BEGIN

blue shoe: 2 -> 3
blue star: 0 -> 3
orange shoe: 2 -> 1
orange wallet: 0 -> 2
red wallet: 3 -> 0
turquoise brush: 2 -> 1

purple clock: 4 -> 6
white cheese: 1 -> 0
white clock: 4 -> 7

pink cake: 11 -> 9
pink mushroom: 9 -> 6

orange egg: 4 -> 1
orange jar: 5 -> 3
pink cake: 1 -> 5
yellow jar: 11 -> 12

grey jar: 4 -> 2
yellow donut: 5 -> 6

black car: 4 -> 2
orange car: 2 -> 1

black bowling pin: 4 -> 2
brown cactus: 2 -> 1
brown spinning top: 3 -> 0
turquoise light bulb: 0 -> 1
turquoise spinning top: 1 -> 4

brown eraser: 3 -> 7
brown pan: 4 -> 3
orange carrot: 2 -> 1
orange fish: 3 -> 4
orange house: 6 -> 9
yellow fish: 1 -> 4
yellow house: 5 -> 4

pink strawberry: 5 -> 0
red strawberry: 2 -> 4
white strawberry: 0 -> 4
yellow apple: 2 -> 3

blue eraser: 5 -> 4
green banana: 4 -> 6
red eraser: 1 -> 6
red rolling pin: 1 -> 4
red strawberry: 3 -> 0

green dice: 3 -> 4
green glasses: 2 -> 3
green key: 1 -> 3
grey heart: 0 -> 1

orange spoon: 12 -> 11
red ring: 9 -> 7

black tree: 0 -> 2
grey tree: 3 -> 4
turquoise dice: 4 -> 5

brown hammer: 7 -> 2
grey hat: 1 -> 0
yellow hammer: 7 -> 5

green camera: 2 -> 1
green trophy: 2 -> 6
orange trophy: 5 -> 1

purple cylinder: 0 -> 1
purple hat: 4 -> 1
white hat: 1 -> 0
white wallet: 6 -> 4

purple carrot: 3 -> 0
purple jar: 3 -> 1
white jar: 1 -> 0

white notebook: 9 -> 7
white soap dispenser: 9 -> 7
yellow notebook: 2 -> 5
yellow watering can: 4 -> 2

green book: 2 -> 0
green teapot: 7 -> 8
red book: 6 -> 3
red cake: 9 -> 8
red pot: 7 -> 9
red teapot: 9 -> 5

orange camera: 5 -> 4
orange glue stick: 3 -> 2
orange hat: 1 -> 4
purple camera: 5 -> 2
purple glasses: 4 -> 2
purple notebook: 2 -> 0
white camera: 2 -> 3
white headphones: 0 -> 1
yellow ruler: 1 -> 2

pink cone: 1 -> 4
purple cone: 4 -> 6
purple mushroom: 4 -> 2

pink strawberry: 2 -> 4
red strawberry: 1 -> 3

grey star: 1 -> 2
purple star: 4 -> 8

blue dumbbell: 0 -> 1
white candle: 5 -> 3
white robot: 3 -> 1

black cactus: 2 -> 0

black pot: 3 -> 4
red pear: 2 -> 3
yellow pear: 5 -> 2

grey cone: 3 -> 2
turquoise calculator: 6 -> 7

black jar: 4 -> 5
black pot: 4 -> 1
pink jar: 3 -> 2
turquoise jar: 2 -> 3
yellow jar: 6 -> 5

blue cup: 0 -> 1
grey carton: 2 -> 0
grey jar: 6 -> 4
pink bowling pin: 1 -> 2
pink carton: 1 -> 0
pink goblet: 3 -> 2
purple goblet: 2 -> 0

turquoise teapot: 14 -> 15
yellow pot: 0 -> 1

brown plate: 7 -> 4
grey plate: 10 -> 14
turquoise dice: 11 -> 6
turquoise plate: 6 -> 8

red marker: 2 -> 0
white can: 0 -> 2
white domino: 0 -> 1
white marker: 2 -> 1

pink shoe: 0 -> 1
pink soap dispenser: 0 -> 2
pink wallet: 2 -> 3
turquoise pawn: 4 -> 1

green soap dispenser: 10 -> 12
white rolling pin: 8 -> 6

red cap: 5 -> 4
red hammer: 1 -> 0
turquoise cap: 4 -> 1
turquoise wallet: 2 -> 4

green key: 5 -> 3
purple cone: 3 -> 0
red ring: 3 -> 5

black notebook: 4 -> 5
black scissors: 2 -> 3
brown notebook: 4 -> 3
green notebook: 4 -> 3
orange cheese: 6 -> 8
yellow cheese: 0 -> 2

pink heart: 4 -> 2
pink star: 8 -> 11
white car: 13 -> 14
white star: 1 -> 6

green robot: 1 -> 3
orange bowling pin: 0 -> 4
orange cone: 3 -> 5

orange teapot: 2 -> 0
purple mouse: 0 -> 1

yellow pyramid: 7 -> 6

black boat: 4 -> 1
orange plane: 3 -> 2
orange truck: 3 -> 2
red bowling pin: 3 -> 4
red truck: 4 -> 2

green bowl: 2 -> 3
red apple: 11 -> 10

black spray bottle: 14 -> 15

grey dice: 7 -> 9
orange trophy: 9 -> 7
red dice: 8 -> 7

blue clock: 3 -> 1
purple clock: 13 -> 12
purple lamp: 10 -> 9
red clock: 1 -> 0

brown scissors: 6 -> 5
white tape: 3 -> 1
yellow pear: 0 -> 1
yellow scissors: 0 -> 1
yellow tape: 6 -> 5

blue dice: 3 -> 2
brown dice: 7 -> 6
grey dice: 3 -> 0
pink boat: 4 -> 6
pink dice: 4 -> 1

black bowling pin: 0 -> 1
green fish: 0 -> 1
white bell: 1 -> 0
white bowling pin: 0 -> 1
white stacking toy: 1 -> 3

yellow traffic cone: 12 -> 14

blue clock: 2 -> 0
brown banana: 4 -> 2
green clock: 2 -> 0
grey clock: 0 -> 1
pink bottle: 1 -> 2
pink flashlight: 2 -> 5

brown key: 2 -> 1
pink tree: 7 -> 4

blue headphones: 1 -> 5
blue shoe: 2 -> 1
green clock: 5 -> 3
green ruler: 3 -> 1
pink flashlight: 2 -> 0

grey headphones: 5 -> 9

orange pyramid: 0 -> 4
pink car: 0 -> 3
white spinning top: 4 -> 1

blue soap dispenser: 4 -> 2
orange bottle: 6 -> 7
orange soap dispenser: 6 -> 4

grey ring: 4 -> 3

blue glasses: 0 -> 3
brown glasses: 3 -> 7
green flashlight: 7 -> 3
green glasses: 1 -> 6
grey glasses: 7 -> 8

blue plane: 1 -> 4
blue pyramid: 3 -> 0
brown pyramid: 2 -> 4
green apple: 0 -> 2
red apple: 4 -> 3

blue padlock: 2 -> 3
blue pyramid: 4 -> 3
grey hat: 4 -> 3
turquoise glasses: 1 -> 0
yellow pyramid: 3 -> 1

END

**TASK STATEMENT**
Copy every line that contains "spinning" from the listing above.

**ANSWER BOX**
brown spinning top: 3 -> 0
turquoise spinning top: 1 -> 4
white spinning top: 4 -> 1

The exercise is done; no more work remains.